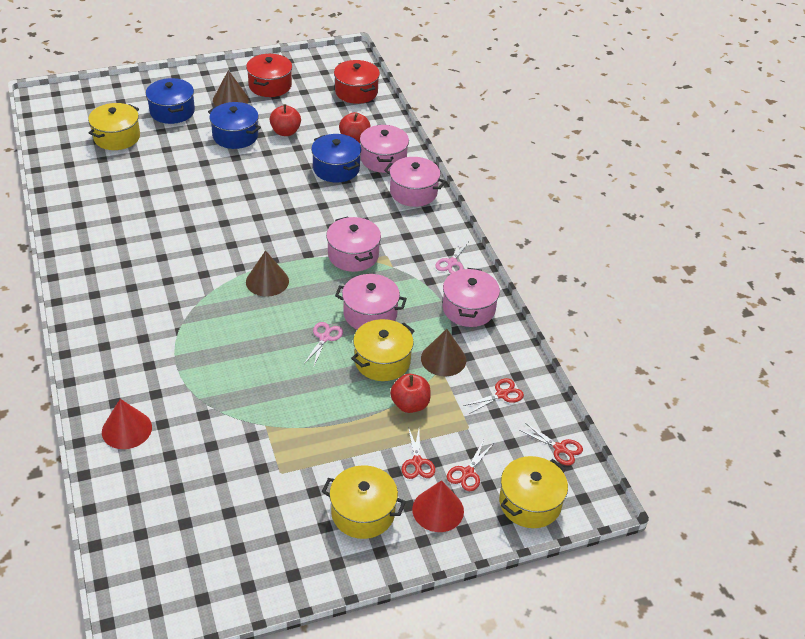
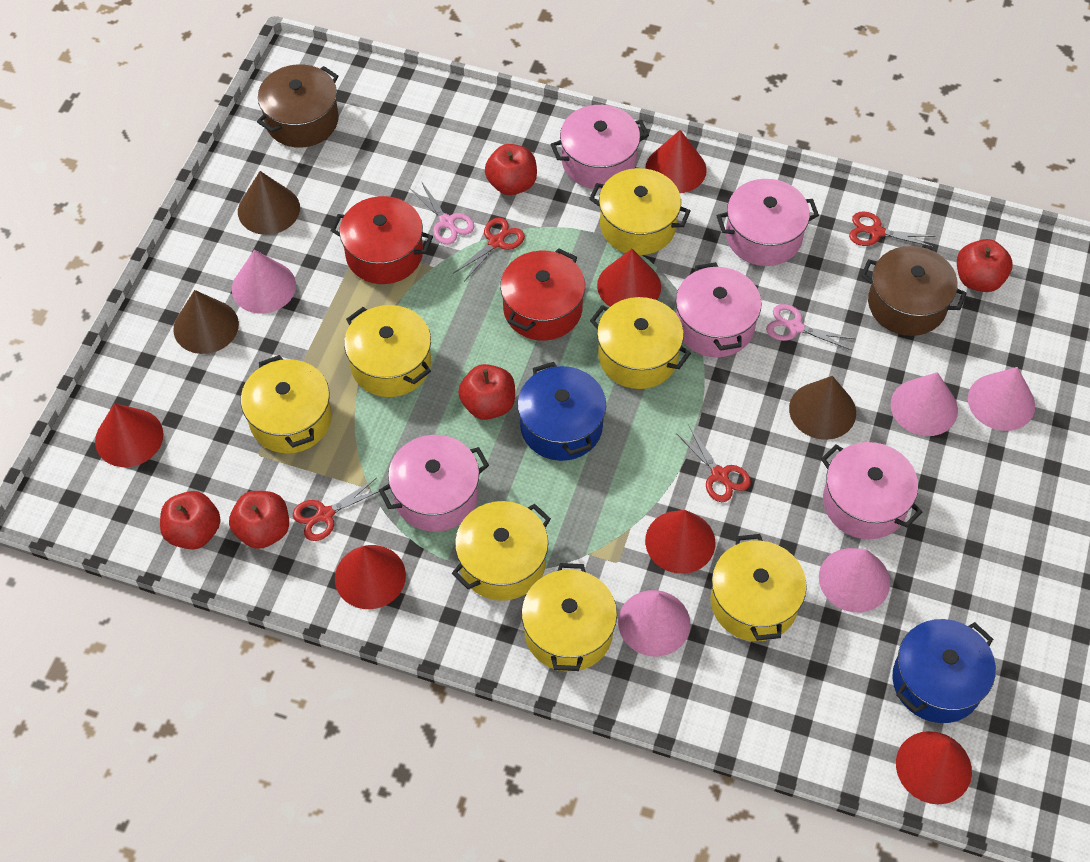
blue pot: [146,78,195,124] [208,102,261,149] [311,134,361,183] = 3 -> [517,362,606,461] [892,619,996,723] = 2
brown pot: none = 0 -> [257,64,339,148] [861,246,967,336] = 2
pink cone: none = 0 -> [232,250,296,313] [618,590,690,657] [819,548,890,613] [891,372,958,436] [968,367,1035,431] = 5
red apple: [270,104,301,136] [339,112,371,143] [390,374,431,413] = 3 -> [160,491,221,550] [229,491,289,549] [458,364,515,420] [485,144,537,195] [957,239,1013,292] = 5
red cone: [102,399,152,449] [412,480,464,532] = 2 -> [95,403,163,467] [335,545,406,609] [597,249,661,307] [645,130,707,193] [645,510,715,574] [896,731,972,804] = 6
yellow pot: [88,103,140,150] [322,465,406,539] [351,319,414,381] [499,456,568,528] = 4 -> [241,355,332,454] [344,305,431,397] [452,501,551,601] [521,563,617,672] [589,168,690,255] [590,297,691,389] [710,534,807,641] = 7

--

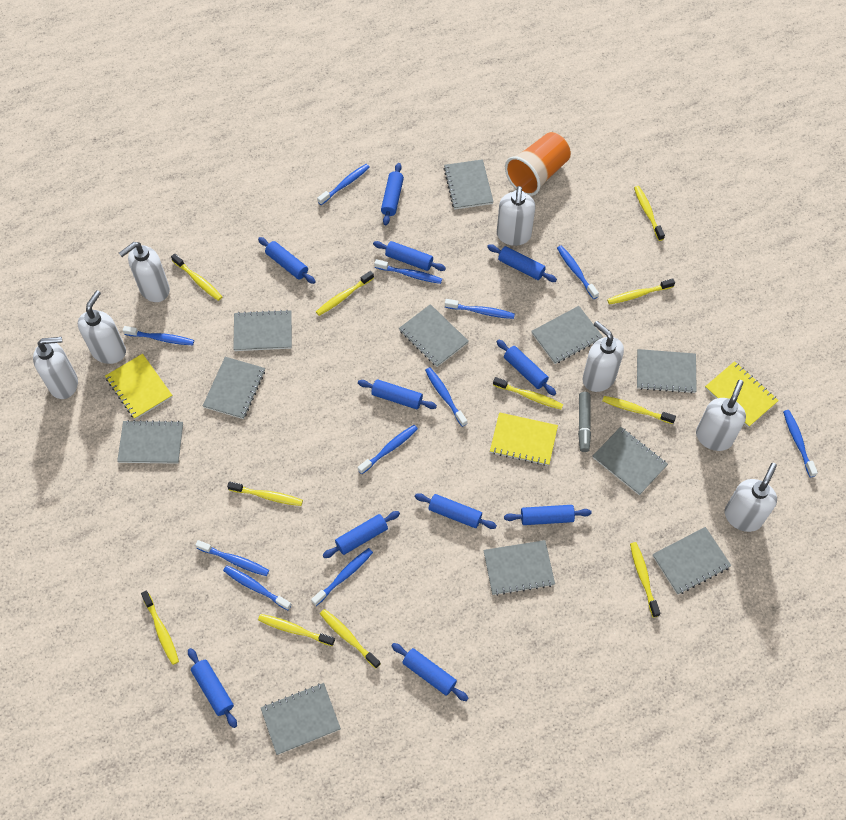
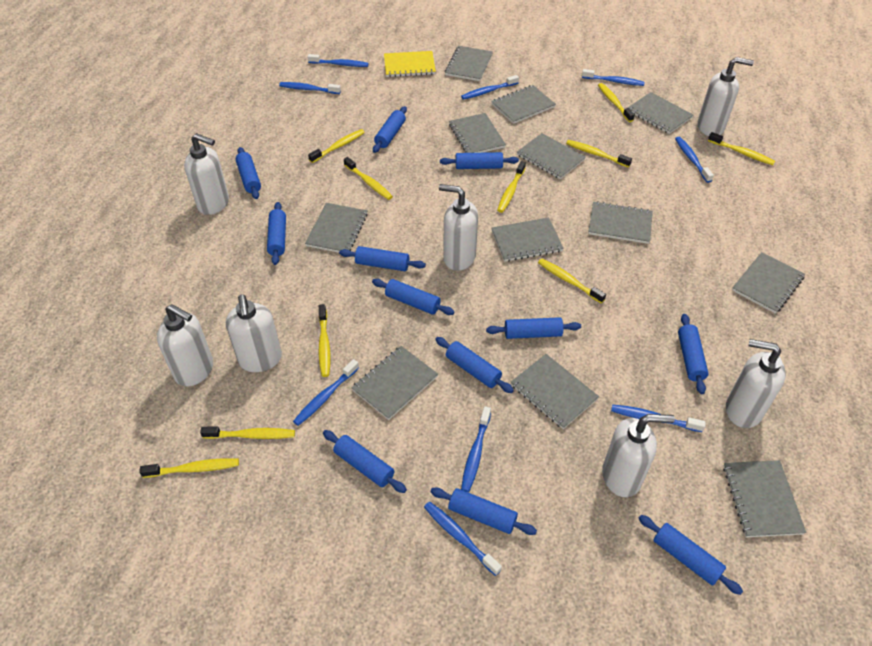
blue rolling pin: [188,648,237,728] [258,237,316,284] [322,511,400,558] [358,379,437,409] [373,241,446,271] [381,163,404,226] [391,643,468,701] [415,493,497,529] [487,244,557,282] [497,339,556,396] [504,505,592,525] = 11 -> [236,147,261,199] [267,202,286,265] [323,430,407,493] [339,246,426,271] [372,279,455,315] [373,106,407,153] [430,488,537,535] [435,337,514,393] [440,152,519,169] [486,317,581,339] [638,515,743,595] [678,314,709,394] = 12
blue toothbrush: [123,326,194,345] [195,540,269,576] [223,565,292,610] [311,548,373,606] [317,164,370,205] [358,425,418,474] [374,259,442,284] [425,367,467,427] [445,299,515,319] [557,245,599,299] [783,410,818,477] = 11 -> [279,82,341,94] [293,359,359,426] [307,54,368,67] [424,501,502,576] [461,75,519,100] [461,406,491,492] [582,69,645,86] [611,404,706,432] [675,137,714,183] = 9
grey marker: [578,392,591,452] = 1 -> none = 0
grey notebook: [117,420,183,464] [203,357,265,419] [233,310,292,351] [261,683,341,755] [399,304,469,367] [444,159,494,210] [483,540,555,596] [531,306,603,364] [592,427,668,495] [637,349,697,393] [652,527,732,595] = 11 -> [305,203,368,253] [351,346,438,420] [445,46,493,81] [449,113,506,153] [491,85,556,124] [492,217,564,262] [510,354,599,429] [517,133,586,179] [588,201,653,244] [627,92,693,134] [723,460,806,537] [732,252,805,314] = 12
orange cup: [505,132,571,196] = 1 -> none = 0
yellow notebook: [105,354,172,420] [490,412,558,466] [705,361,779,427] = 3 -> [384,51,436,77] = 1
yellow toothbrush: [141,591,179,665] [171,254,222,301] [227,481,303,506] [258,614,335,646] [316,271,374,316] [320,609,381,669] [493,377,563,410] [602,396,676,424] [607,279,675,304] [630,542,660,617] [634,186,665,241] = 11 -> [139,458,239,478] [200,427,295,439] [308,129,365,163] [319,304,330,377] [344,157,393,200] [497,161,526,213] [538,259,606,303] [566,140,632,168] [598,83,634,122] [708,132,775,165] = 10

---

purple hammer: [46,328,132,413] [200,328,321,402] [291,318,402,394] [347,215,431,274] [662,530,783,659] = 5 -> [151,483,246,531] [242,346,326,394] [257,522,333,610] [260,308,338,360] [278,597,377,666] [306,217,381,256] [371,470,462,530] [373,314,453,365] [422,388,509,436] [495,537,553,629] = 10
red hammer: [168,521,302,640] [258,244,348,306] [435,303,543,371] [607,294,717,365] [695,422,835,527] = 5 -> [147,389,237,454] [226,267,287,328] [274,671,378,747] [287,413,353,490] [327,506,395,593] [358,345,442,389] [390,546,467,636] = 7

▶ [WORK REQUIRED]: Check each line above for the word "cone", and give only the number of lines that contain it.

▶ [ANSWER BOX]: 2